--- Material for this task Enclosed Below ---
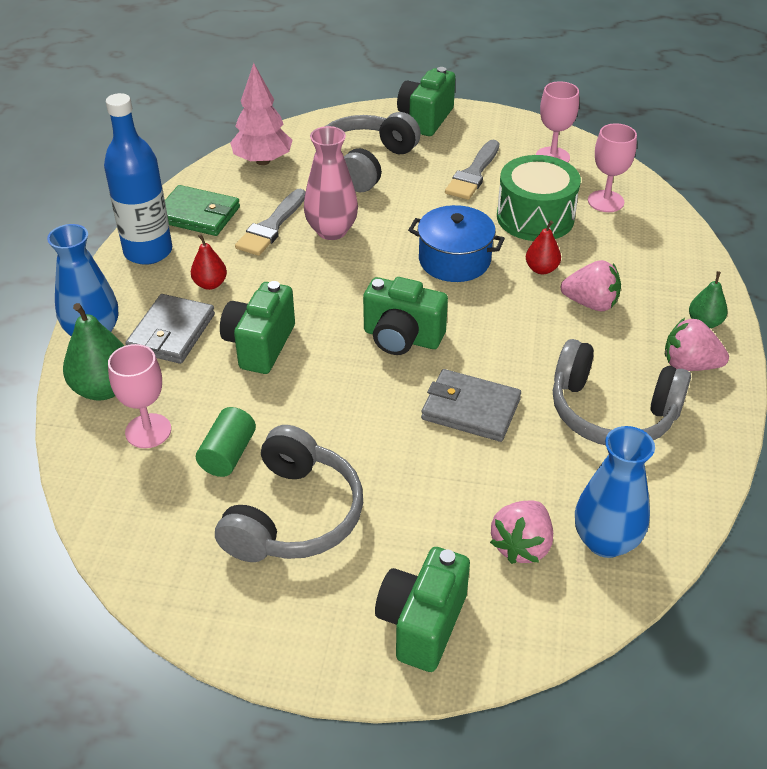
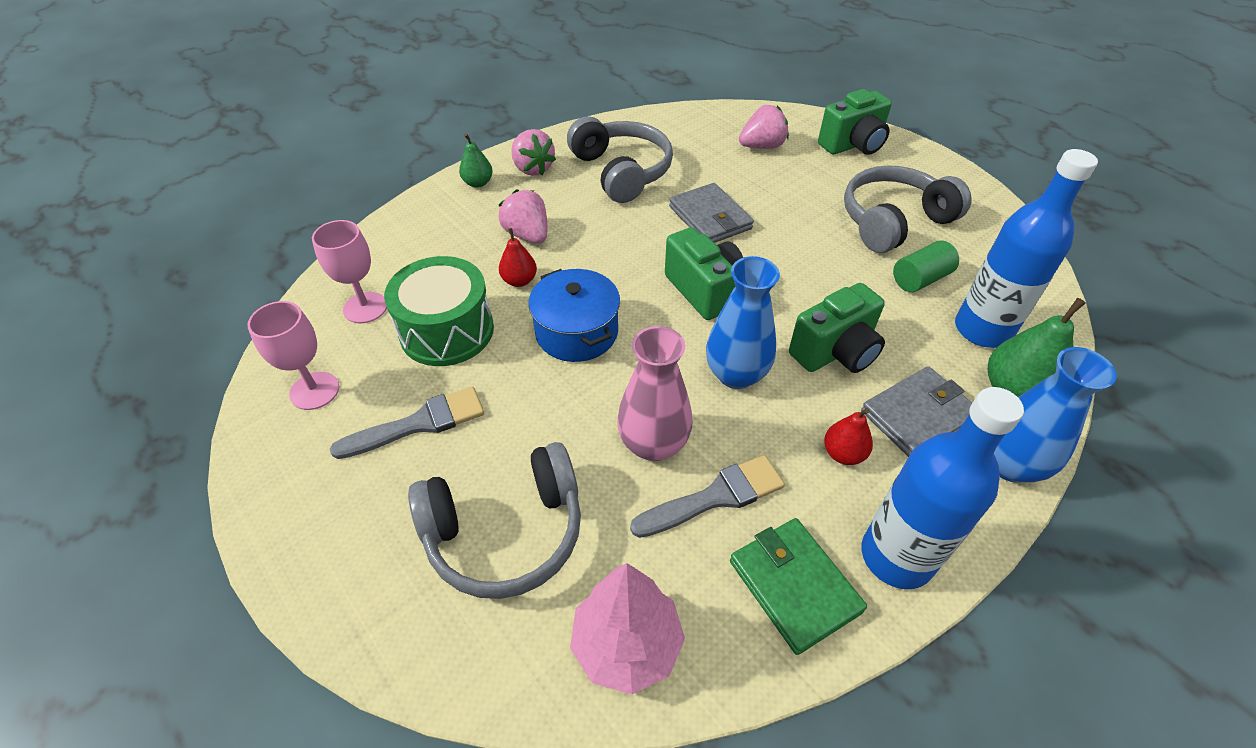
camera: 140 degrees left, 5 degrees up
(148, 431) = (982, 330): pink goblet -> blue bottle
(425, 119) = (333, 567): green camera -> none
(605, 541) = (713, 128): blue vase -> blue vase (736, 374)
--- End of Enclosed Material for this task ---
--- Material for this task Enclosed Below ---
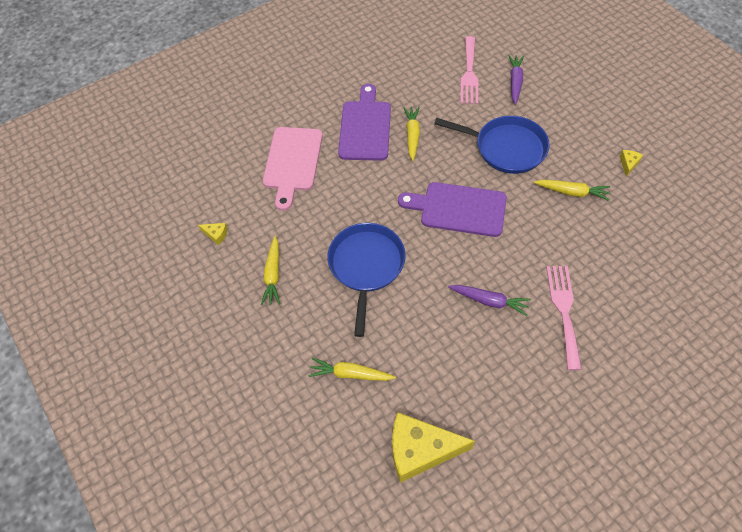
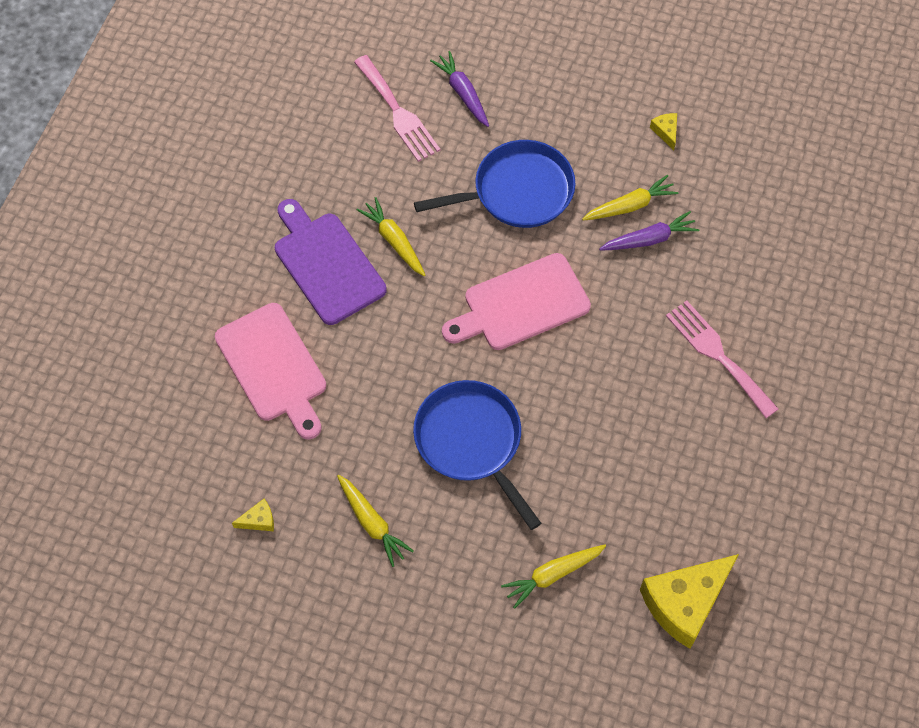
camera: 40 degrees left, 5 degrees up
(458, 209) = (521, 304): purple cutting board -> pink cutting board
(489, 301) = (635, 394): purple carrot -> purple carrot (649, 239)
--- End of Enclosed Material for this task ---
▸ Requirement
Given the records above, restate word for word only the lines starting at the one with "camera: 40 degrees left, 5 degrees up" and ending at the one with "(489, 301) = (635, 394): purple".

▸ Task answer
camera: 40 degrees left, 5 degrees up
(458, 209) = (521, 304): purple cutting board -> pink cutting board
(489, 301) = (635, 394): purple carrot -> purple carrot (649, 239)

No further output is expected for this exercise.